**EXERCISE DETAILS**
Could you give back exactly the lines below from the one with "green brick D7:E7" through the one with "red brick H1 level 3 -> red brick I7 level 3", without a single picture?

**PROVIDED DATA**
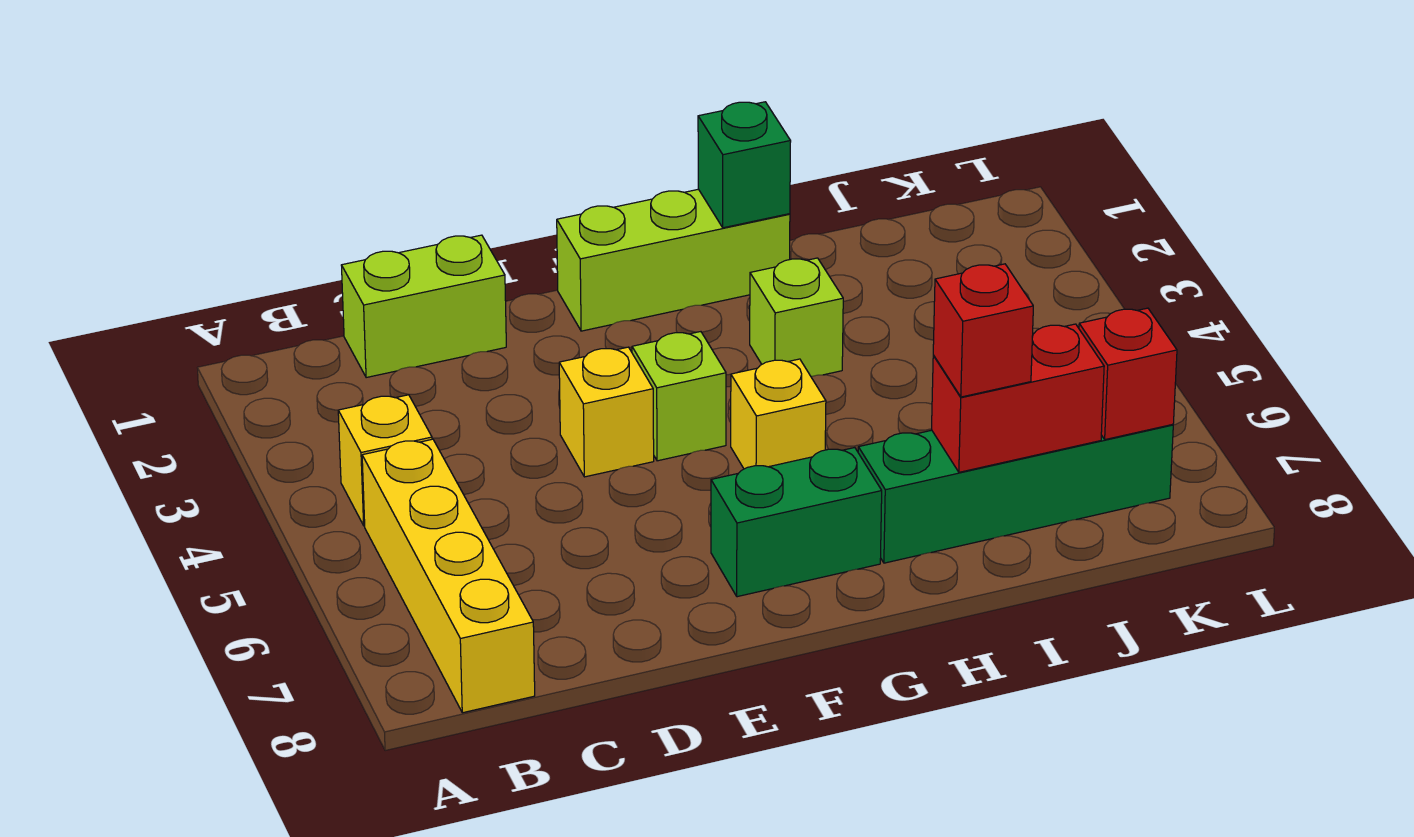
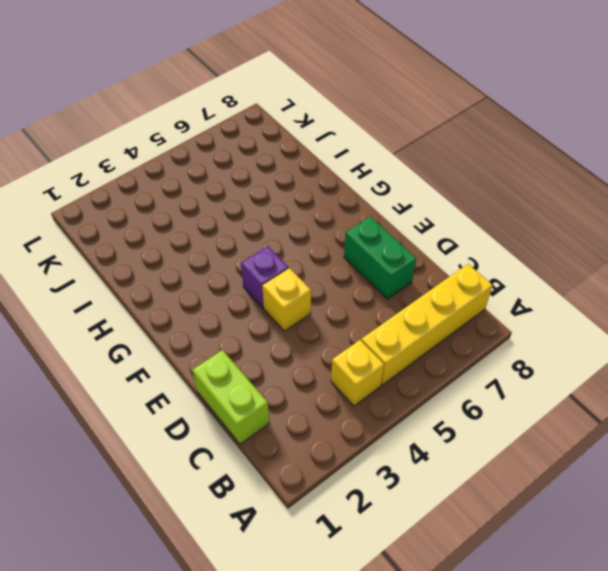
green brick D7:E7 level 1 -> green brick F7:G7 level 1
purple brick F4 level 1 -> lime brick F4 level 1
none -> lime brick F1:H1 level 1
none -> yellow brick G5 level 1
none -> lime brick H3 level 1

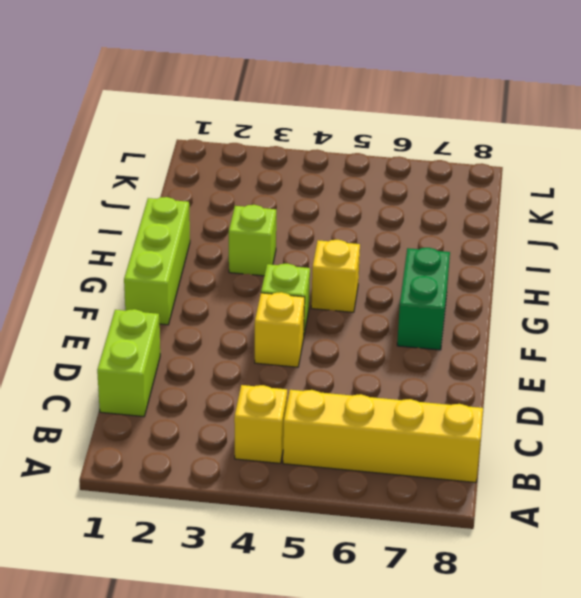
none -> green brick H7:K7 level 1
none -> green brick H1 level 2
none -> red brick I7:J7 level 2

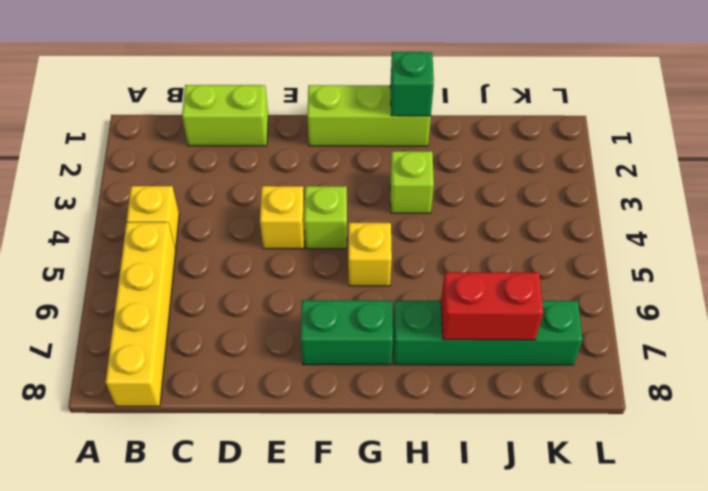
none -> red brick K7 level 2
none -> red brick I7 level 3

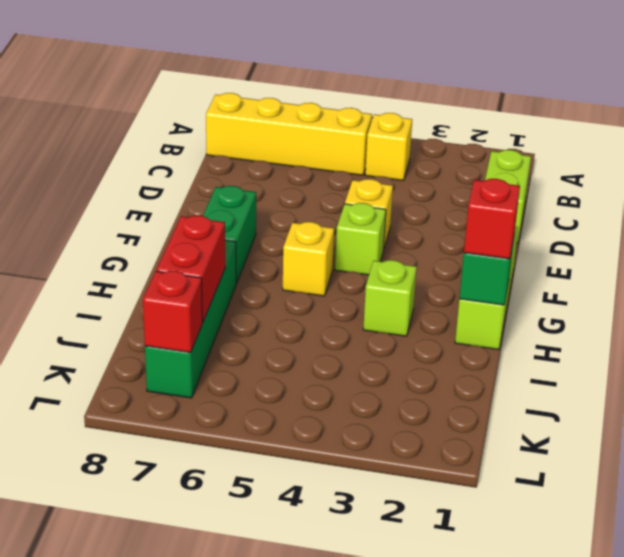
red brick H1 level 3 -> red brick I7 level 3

--

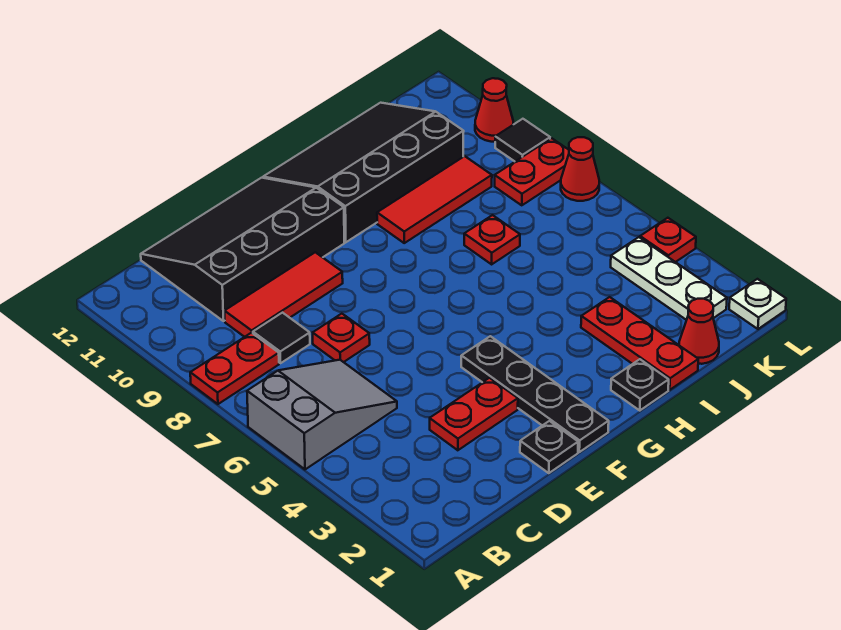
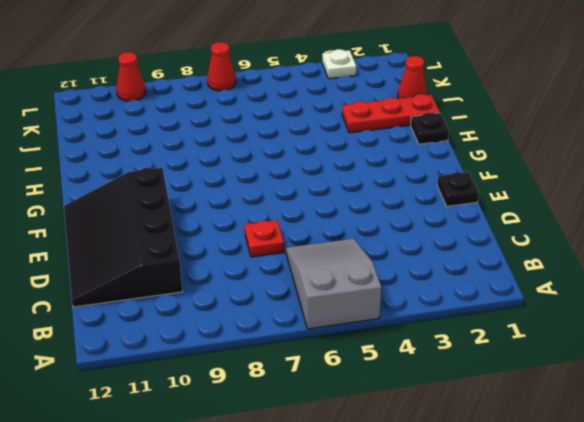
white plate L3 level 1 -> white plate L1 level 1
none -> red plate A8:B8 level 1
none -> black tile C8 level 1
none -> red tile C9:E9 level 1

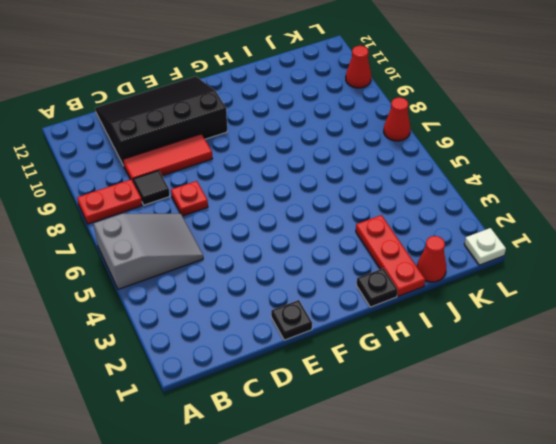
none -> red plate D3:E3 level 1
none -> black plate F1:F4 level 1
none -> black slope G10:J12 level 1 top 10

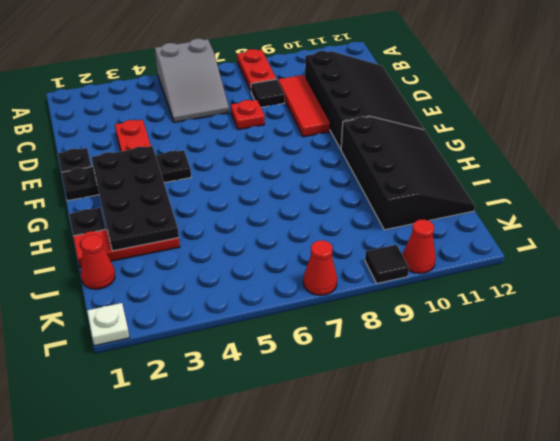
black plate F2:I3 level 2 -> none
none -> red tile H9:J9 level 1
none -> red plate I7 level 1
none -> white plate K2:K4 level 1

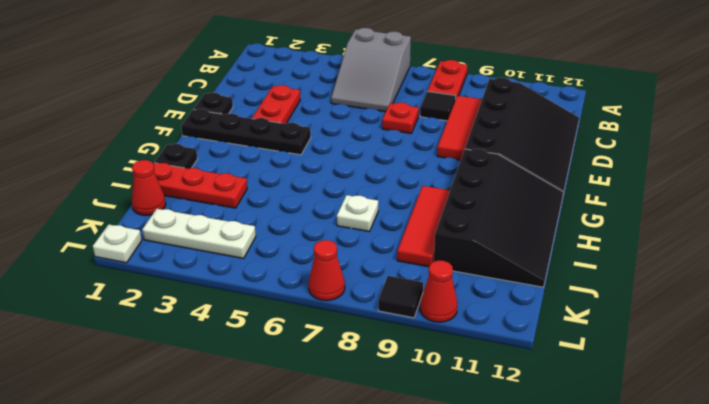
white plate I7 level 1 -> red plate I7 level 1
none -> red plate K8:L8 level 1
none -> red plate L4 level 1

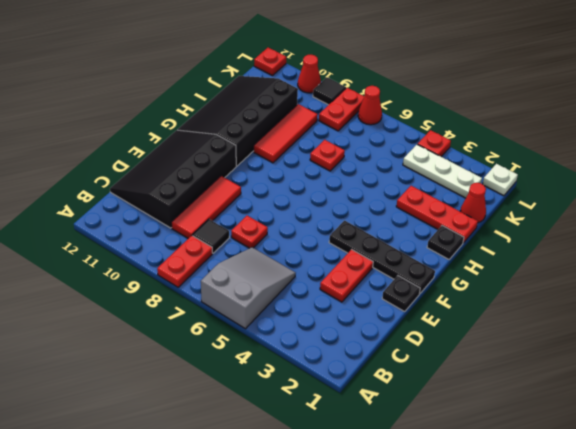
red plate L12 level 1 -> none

...

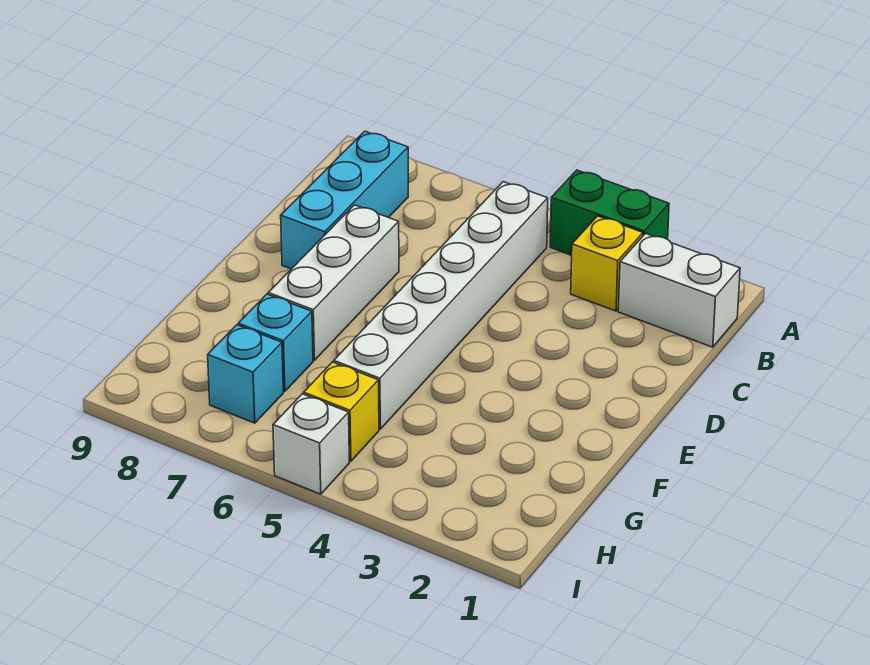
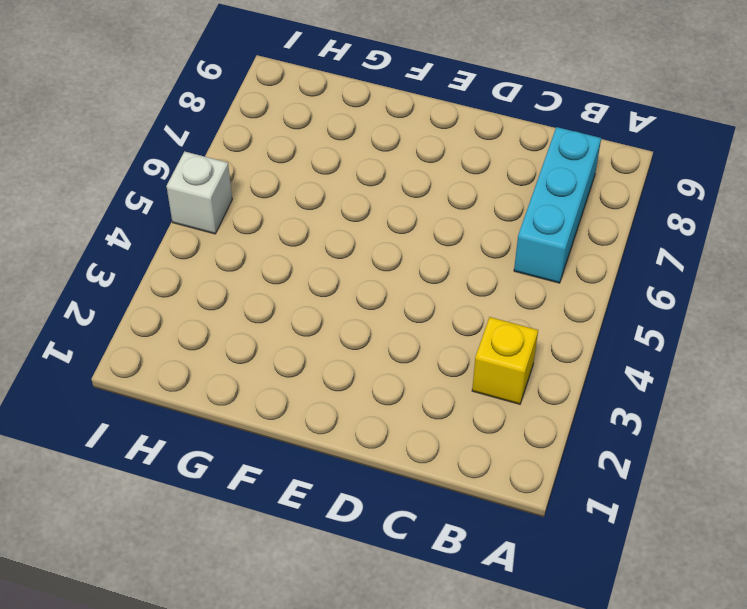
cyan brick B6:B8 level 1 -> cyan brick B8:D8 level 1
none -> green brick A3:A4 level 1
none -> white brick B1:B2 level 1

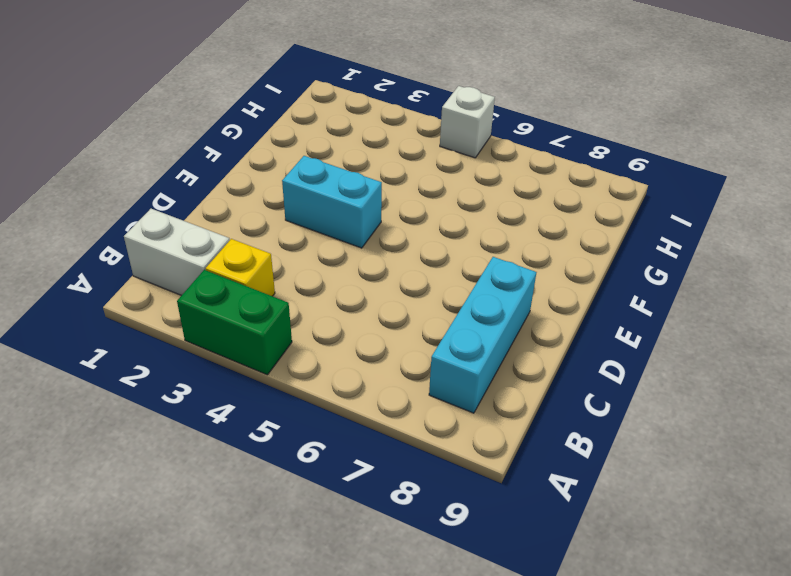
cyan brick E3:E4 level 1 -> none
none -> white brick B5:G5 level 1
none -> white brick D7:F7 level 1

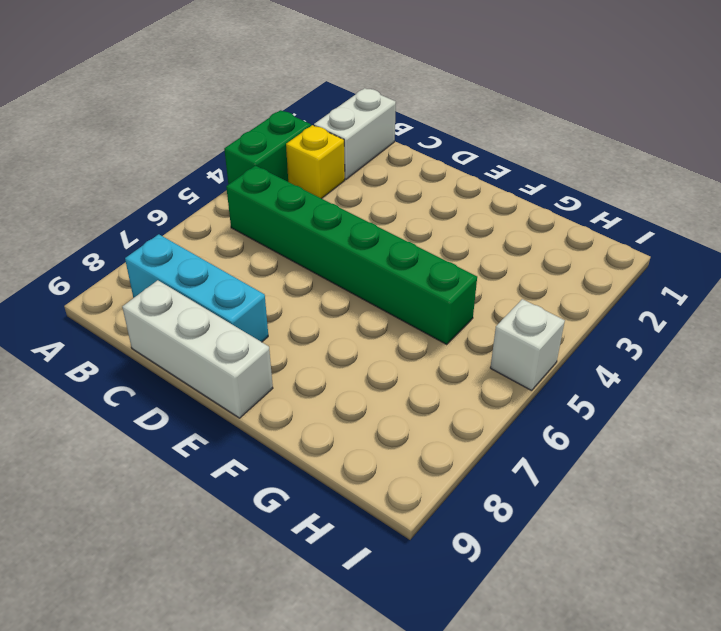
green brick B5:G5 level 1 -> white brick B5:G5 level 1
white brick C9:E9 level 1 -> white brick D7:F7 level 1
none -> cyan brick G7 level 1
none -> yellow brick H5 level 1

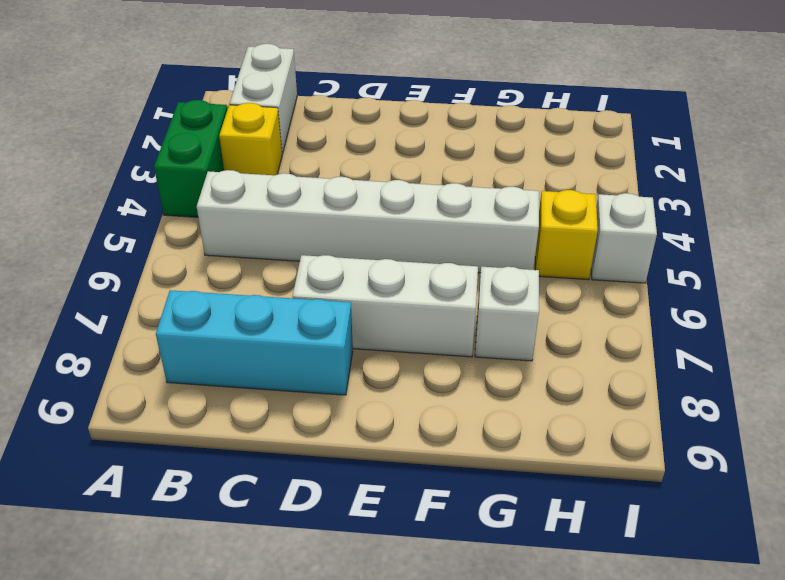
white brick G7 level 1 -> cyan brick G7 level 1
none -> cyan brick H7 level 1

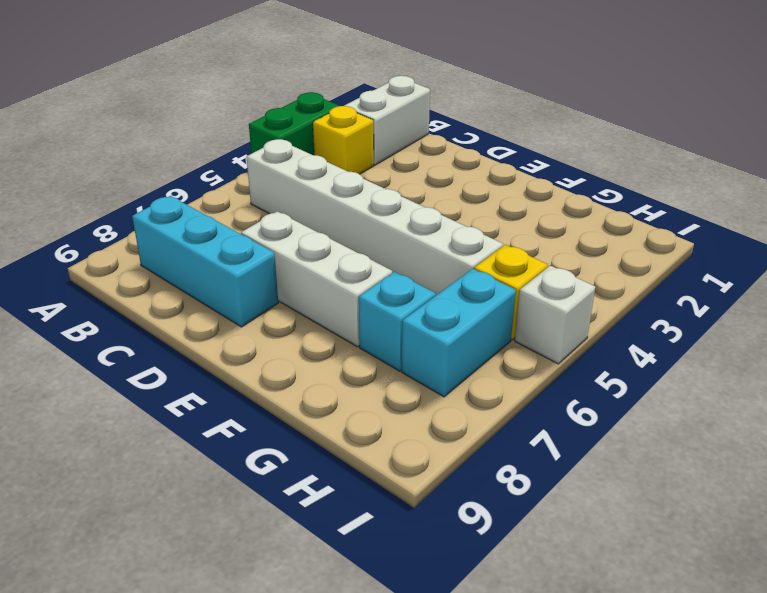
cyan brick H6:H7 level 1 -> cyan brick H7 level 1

**ANSWER SECTION**
green brick D7:E7 level 1 -> green brick F7:G7 level 1
purple brick F4 level 1 -> lime brick F4 level 1
none -> lime brick F1:H1 level 1
none -> yellow brick G5 level 1
none -> lime brick H3 level 1

none -> green brick H7:K7 level 1
none -> green brick H1 level 2
none -> red brick I7:J7 level 2

none -> red brick K7 level 2
none -> red brick I7 level 3

red brick H1 level 3 -> red brick I7 level 3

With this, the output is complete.